------ INPUT MATERIAL

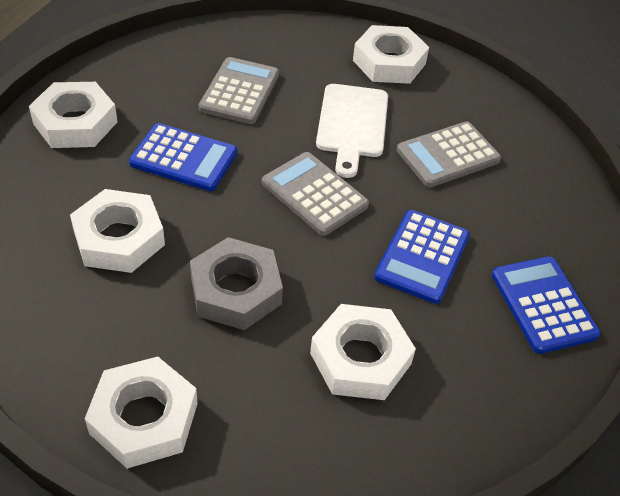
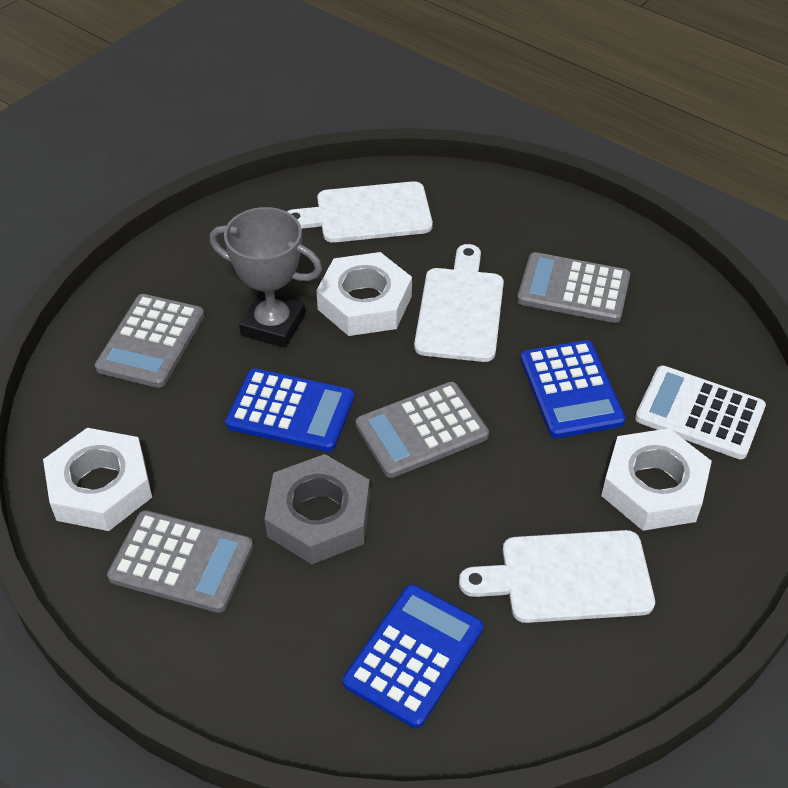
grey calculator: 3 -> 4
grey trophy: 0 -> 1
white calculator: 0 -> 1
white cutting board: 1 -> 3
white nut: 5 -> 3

------------

**WORK REQUEST:** All of the entries above need to be repeated exactly, minus the pictures.

**THE ANSWER:**
grey calculator: 3 -> 4
grey trophy: 0 -> 1
white calculator: 0 -> 1
white cutting board: 1 -> 3
white nut: 5 -> 3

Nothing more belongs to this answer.